Which lines in the records below include the word "minus"? Report each of them in full.

──────── DATA RECORDS ────────

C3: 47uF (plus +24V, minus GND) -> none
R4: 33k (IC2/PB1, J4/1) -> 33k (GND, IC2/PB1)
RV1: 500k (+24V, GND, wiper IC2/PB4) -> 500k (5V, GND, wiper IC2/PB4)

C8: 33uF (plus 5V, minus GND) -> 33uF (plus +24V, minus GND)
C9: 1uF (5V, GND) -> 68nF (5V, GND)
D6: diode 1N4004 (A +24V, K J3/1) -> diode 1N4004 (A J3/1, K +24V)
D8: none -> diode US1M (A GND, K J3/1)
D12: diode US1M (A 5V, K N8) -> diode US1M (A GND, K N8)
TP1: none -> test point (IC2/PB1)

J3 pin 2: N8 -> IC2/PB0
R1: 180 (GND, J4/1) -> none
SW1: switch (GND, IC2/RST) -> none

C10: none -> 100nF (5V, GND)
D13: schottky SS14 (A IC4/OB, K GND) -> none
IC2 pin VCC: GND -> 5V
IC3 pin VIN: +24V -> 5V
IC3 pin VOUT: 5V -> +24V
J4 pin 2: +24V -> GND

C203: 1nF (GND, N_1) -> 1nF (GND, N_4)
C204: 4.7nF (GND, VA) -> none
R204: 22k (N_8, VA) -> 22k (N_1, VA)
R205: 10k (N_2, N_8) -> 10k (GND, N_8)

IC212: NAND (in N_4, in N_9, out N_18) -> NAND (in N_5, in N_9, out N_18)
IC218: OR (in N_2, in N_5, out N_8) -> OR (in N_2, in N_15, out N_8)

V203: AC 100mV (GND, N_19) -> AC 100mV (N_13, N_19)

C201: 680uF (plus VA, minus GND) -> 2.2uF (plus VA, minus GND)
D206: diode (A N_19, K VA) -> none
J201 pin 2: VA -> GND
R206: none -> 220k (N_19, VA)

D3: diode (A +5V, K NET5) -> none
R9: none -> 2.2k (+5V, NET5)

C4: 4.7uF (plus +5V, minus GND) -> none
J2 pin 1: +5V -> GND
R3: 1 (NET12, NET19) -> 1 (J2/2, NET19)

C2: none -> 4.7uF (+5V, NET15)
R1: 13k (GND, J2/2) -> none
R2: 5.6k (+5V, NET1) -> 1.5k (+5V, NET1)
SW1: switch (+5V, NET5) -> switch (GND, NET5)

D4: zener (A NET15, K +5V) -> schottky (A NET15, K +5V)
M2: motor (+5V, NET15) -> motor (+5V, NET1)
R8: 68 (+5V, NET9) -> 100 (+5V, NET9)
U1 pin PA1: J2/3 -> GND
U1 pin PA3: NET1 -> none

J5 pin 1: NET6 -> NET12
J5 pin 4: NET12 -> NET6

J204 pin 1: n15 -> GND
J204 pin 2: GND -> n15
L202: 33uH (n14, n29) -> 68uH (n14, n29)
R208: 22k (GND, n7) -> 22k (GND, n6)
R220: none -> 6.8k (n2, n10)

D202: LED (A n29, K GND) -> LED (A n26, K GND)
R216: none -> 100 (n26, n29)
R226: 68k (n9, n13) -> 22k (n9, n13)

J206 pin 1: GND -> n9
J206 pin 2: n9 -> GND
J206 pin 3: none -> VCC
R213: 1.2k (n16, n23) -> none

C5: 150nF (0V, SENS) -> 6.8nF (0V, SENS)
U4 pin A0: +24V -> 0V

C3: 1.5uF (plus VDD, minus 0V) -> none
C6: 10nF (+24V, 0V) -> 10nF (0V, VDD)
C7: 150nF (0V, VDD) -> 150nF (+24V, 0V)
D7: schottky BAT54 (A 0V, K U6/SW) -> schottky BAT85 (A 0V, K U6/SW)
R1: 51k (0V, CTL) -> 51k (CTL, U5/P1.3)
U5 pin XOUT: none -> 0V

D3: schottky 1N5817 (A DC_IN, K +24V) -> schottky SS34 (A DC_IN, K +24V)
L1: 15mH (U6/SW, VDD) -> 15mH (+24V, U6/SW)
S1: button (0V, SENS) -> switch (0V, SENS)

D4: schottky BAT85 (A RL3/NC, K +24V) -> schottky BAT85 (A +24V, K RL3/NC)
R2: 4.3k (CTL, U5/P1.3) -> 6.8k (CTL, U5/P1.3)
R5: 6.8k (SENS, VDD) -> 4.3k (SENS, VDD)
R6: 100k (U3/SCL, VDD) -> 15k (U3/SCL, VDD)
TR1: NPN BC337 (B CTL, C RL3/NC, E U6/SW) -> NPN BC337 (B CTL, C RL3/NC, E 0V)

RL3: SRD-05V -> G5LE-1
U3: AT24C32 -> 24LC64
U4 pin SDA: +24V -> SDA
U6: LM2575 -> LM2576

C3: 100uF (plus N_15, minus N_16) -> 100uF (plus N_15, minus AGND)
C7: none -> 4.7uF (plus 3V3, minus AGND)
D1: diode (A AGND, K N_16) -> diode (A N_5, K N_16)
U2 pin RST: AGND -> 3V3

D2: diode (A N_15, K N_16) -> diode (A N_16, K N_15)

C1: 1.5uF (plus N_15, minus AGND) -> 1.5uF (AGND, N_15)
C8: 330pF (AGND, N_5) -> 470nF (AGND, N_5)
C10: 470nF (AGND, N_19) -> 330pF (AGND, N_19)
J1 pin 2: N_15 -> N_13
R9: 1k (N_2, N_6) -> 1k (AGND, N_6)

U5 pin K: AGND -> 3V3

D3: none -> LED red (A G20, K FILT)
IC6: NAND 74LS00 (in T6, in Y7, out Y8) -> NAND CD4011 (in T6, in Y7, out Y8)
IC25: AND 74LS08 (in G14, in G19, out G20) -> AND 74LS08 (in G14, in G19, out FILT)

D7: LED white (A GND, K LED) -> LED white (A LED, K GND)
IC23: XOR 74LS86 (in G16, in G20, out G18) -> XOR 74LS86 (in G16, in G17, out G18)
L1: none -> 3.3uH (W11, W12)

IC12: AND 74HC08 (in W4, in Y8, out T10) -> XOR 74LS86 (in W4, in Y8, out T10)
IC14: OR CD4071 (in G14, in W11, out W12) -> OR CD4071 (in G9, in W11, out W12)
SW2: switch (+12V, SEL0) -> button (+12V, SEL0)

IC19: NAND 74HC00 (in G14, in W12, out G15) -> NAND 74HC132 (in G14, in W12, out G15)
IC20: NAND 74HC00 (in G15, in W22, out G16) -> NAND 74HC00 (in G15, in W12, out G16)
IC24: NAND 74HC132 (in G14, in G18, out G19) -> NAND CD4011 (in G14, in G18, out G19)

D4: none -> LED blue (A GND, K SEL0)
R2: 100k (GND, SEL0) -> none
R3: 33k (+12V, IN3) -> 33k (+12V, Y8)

────────

ANSWER BOX>
C3: 47uF (plus +24V, minus GND) -> none
C8: 33uF (plus 5V, minus GND) -> 33uF (plus +24V, minus GND)
C201: 680uF (plus VA, minus GND) -> 2.2uF (plus VA, minus GND)
C4: 4.7uF (plus +5V, minus GND) -> none
C3: 1.5uF (plus VDD, minus 0V) -> none
C3: 100uF (plus N_15, minus N_16) -> 100uF (plus N_15, minus AGND)
C7: none -> 4.7uF (plus 3V3, minus AGND)
C1: 1.5uF (plus N_15, minus AGND) -> 1.5uF (AGND, N_15)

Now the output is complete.